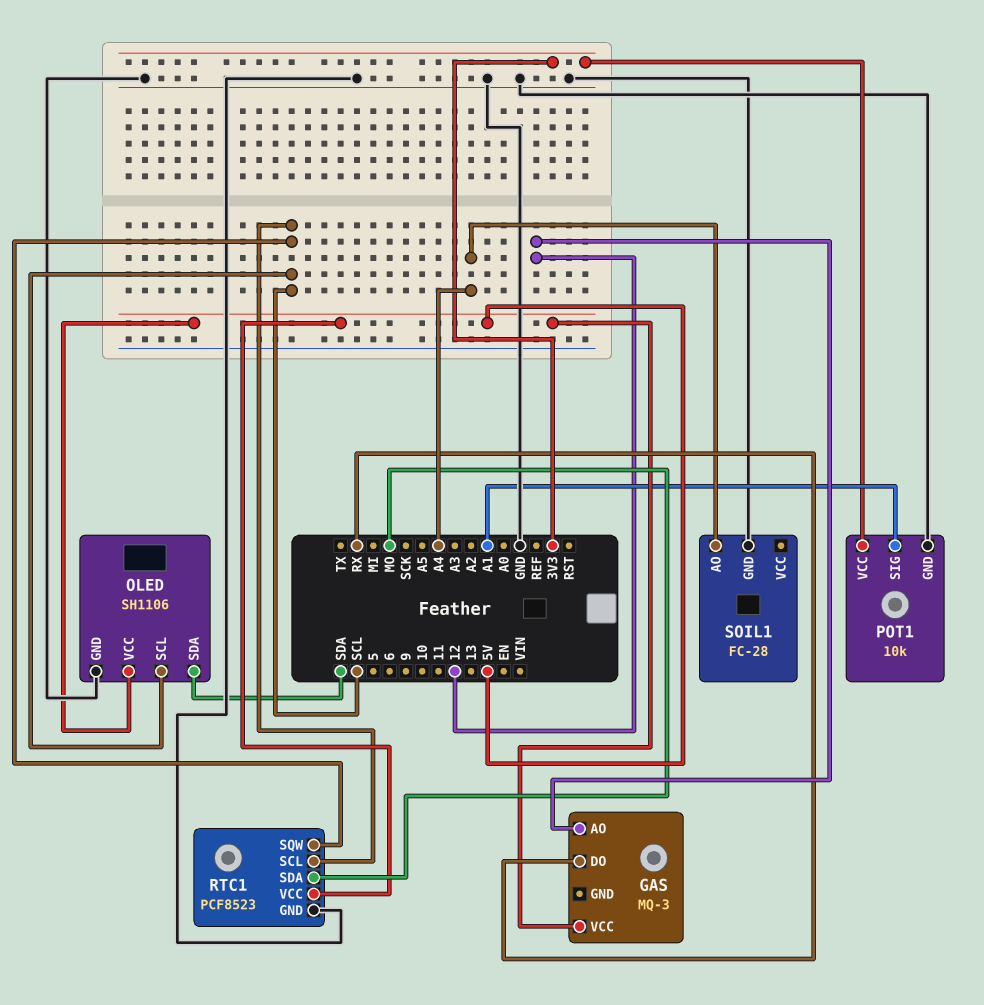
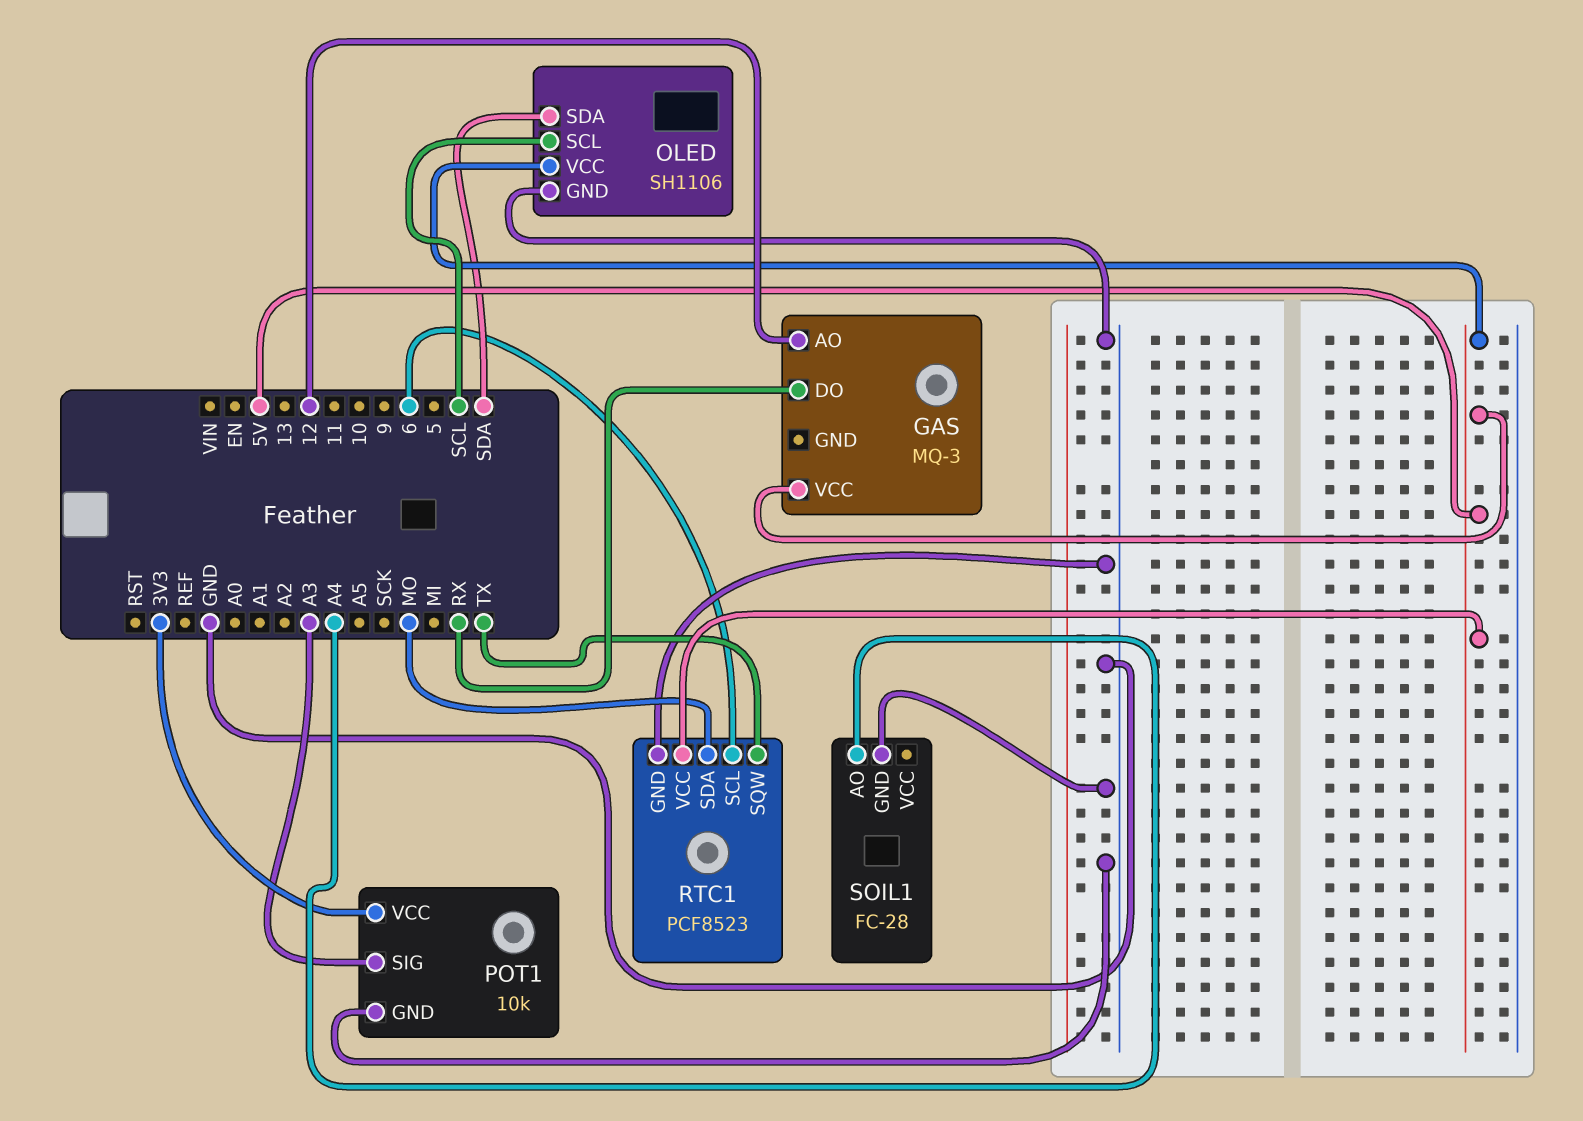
POT1 pin SIG: A1 -> A3
RTC1 pin SCL: SCL -> 6
RTC1 pin SQW: SCL -> TX

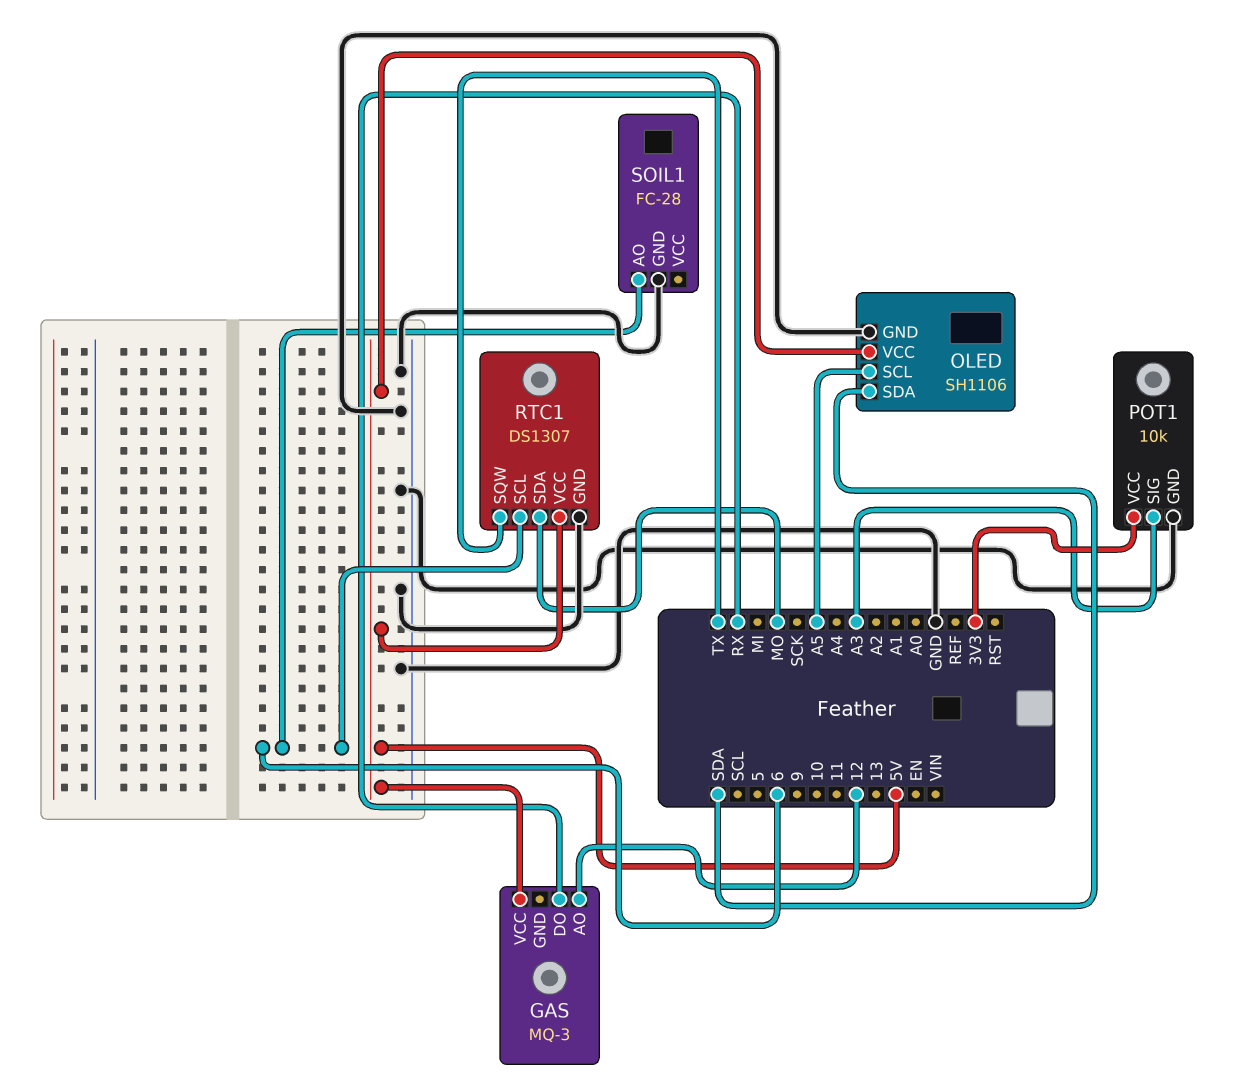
OLED pin SCL: SCL -> A5
RTC1: PCF8523 -> DS1307
SOIL1 pin AO: A4 -> 6

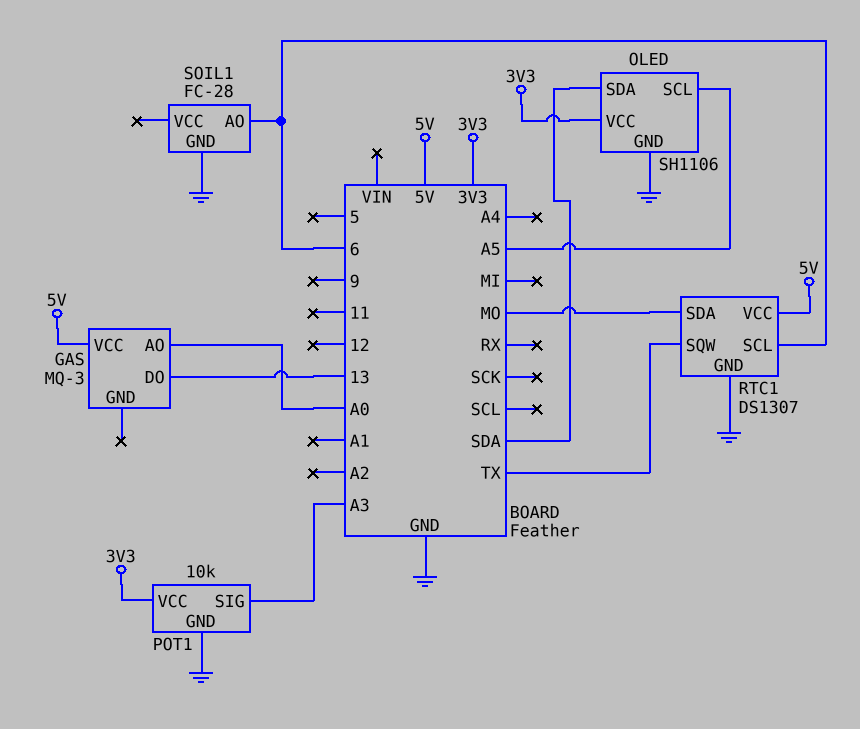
GAS pin AO: 12 -> A0
GAS pin DO: RX -> 13
OLED pin VCC: 5V -> 3V3

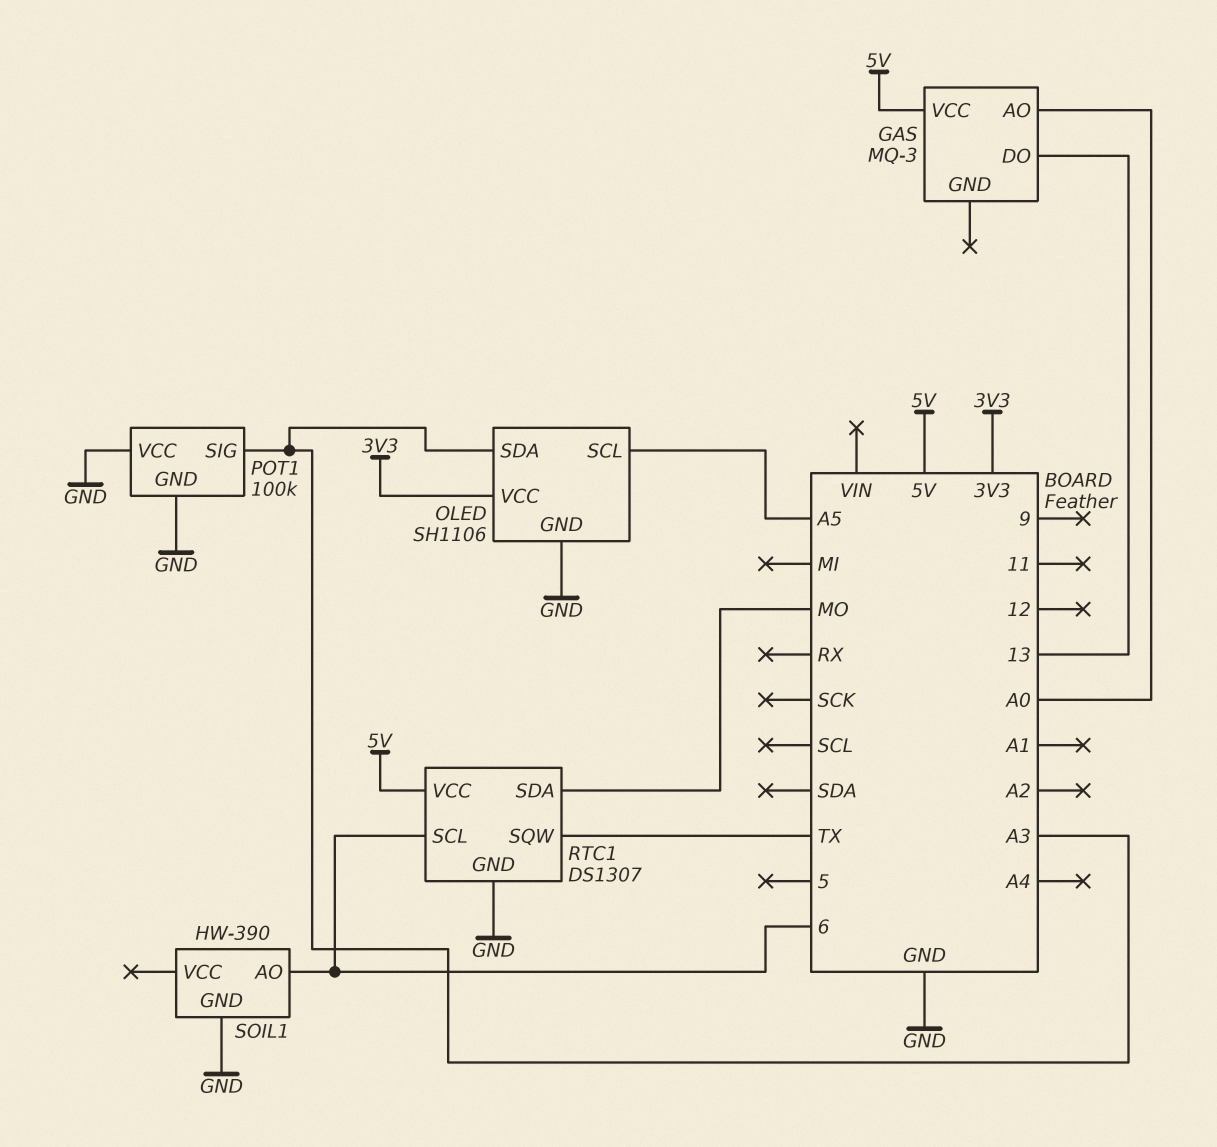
OLED pin SDA: SDA -> A3
POT1: 10k -> 100k
POT1 pin VCC: 3V3 -> GND
SOIL1: FC-28 -> HW-390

◆ **EXERCISE**:
Output the records above exactly; leave out the pictures.

◆ **EXERCISE RESULT**:
POT1 pin SIG: A1 -> A3
RTC1 pin SCL: SCL -> 6
RTC1 pin SQW: SCL -> TX

OLED pin SCL: SCL -> A5
RTC1: PCF8523 -> DS1307
SOIL1 pin AO: A4 -> 6

GAS pin AO: 12 -> A0
GAS pin DO: RX -> 13
OLED pin VCC: 5V -> 3V3

OLED pin SDA: SDA -> A3
POT1: 10k -> 100k
POT1 pin VCC: 3V3 -> GND
SOIL1: FC-28 -> HW-390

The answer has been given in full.